• _What is expected_
Except for images, print the whole listing verbatim.

• _Information supplied_
┌────────

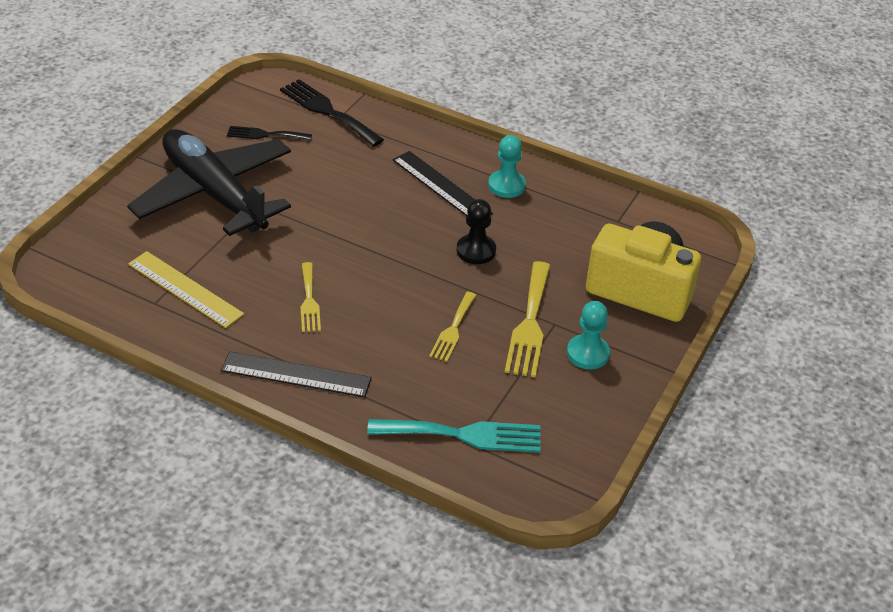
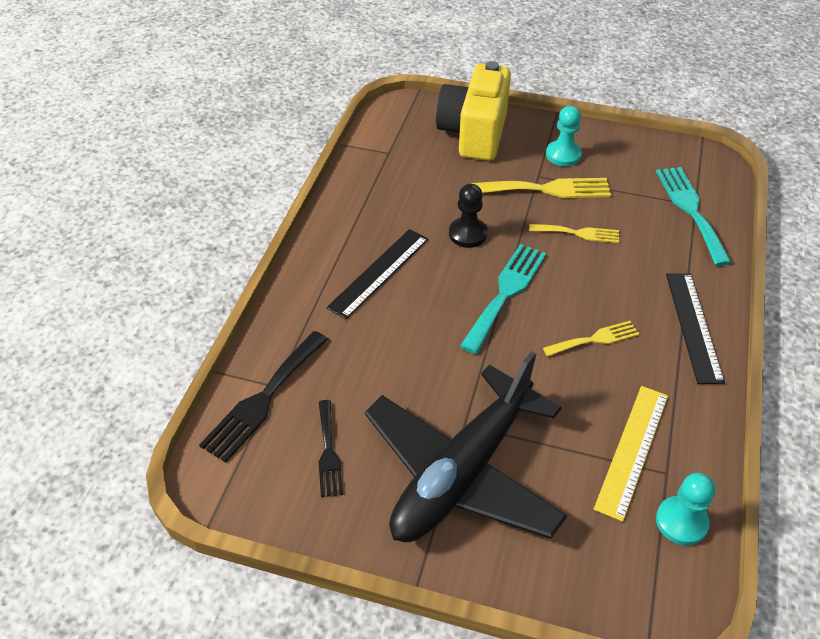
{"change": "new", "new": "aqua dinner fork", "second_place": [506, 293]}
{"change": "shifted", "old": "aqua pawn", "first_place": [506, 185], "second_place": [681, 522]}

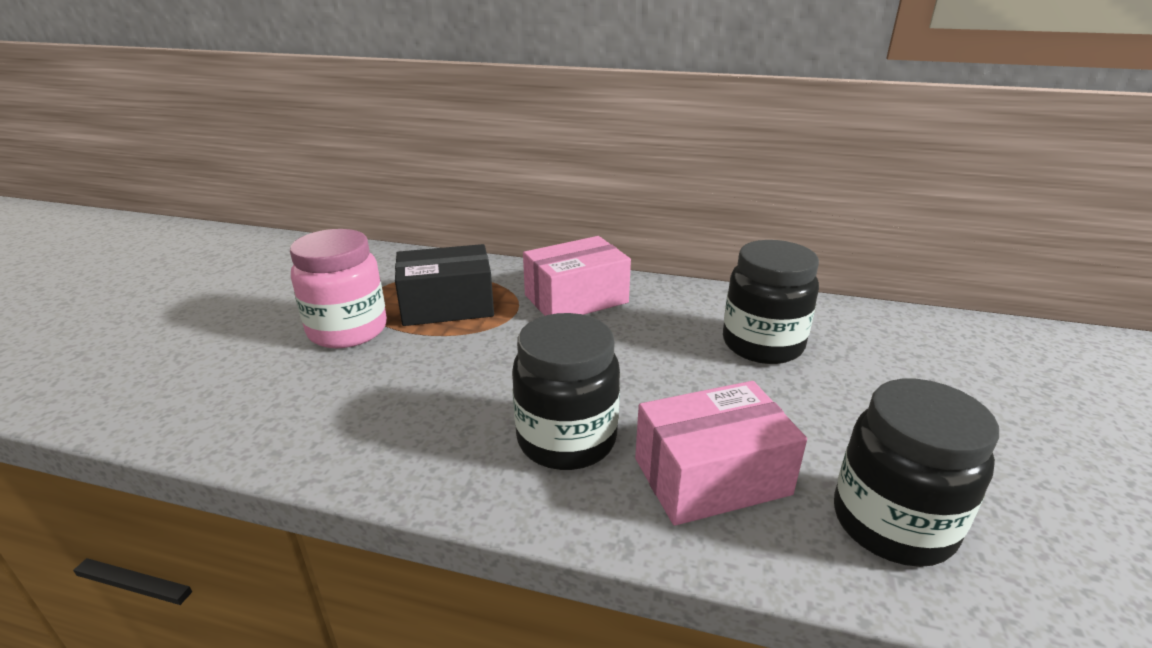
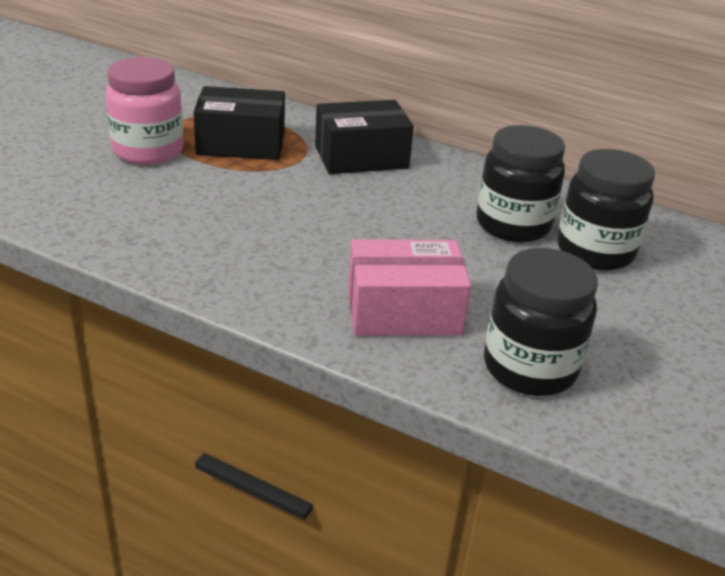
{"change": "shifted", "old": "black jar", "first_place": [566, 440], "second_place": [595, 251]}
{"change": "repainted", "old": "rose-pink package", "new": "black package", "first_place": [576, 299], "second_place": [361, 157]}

└────────

• _Exercise answer_
{"change": "new", "new": "aqua dinner fork", "second_place": [506, 293]}
{"change": "shifted", "old": "aqua pawn", "first_place": [506, 185], "second_place": [681, 522]}

{"change": "shifted", "old": "black jar", "first_place": [566, 440], "second_place": [595, 251]}
{"change": "repainted", "old": "rose-pink package", "new": "black package", "first_place": [576, 299], "second_place": [361, 157]}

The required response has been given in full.